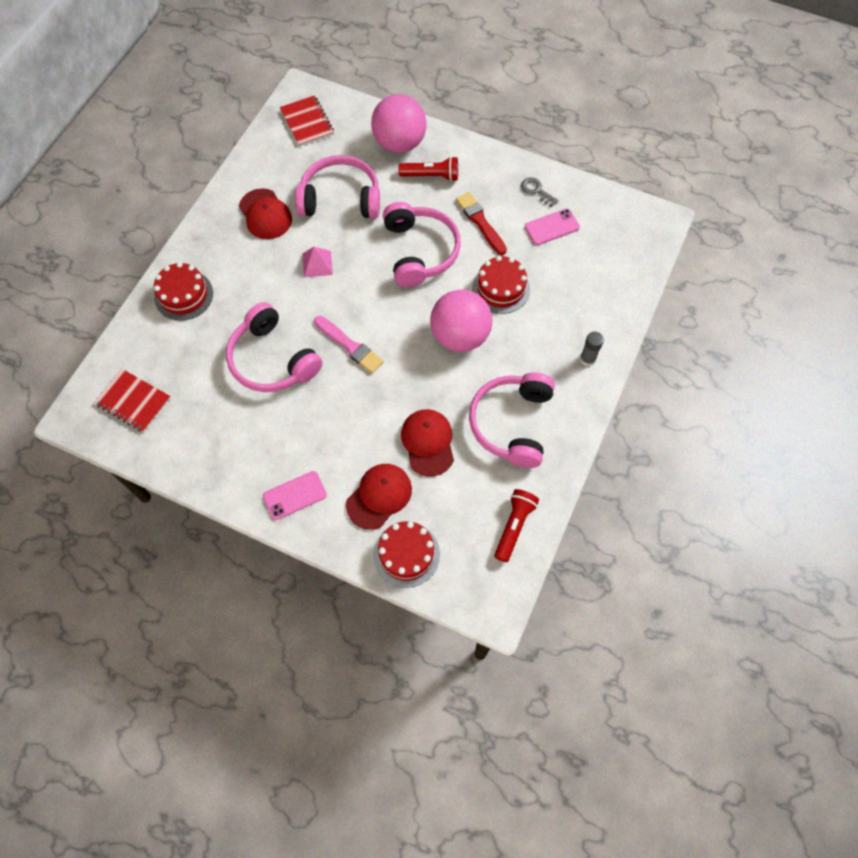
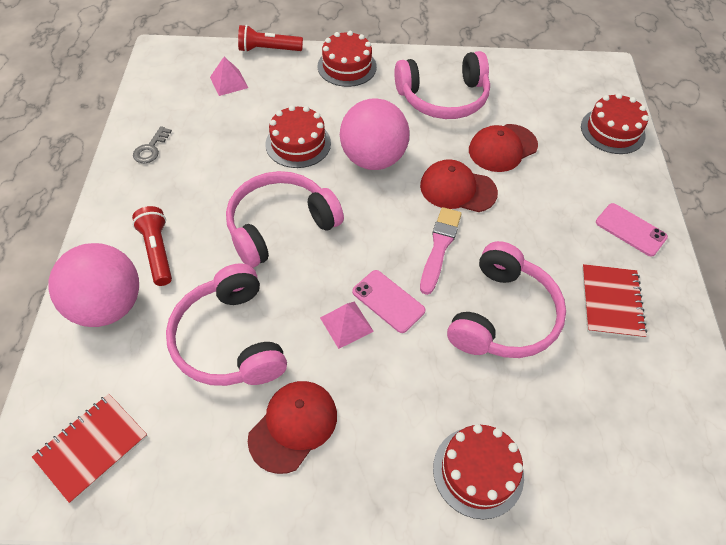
camera: 115 degrees left, 10 degrees down
(133, 401) = (659, 450): red notebook -> red notebook (611, 302)
(379, 496) = (579, 165): red cap -> red cap (457, 189)
(480, 222) = (215, 184): red brush -> none
(514, 526) = (534, 74): red flashlight -> red flashlight (268, 49)
(551, 227) = (199, 125): pink phone -> pink phone (388, 301)
(587, 359) = (347, 66): grey glue stick -> red cake
(599, 260) = (229, 82): none -> pink pyramid

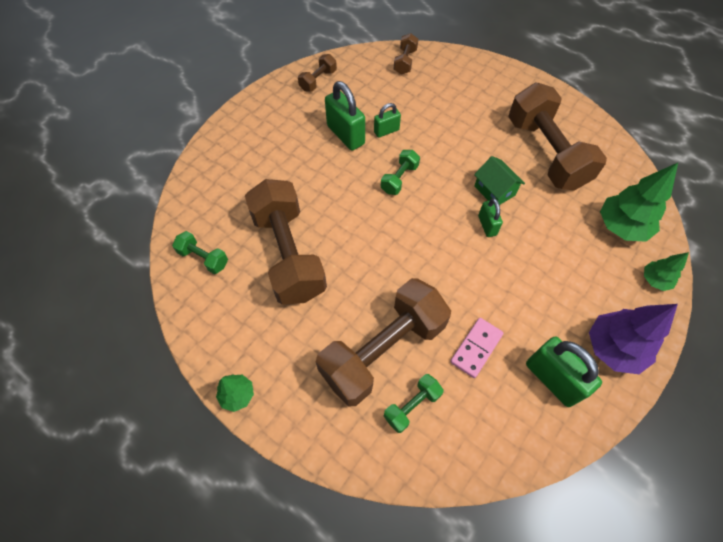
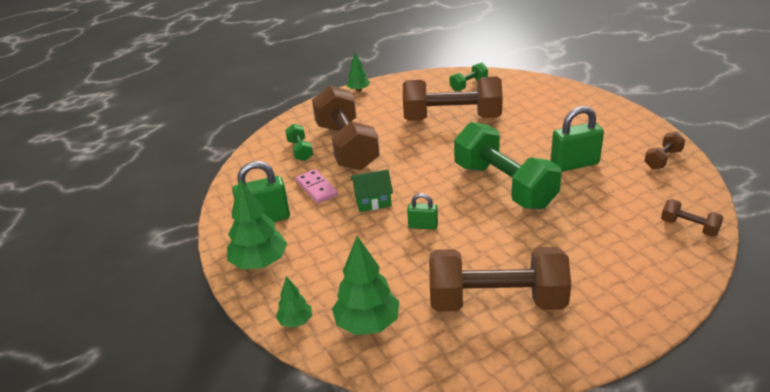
camera: 115 degrees right, 25 degrees down
(318, 80) = (663, 159): brown dumbbell -> brown dumbbell turned 75 degrees clockwise
(386, 131) = (572, 190): green padlock -> none
(399, 179) = (504, 185): green dumbbell -> green dumbbell, size x2.27
(494, 190) = (461, 243): green house -> green house (373, 201)
(613, 348) = (259, 262): purple tree -> green tree

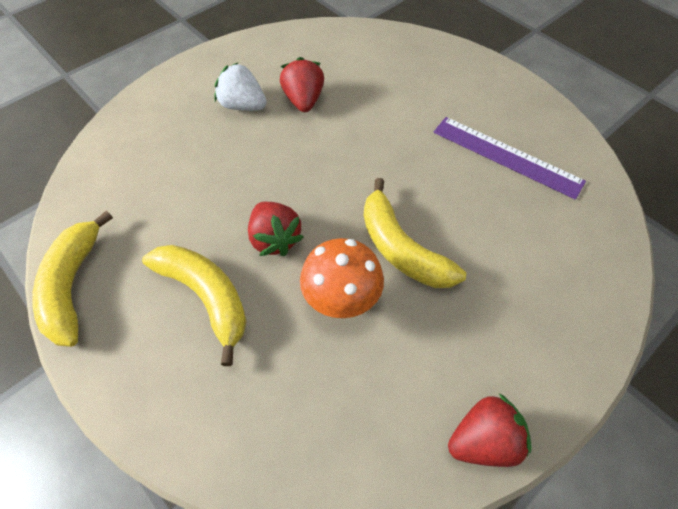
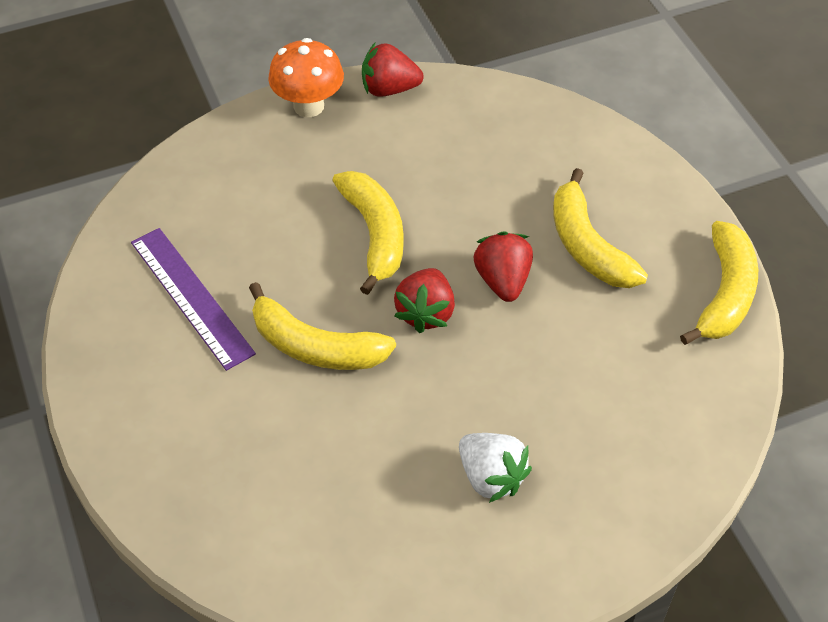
camera: 160 degrees left, 5 degrees down
(303, 100) = (401, 459): red strawberry -> red strawberry (425, 313)
(341, 300) = (456, 207): orange mushroom -> orange mushroom (308, 106)
(396, 148) = (315, 346): none -> yellow banana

####################

Directions for this task >>
From the listing above, collect every line that mentions the word "none".

Written reply >>
(480, 222) = (215, 184): red brush -> none
(599, 260) = (229, 82): none -> pink pyramid
(386, 131) = (572, 190): green padlock -> none
(396, 148) = (315, 346): none -> yellow banana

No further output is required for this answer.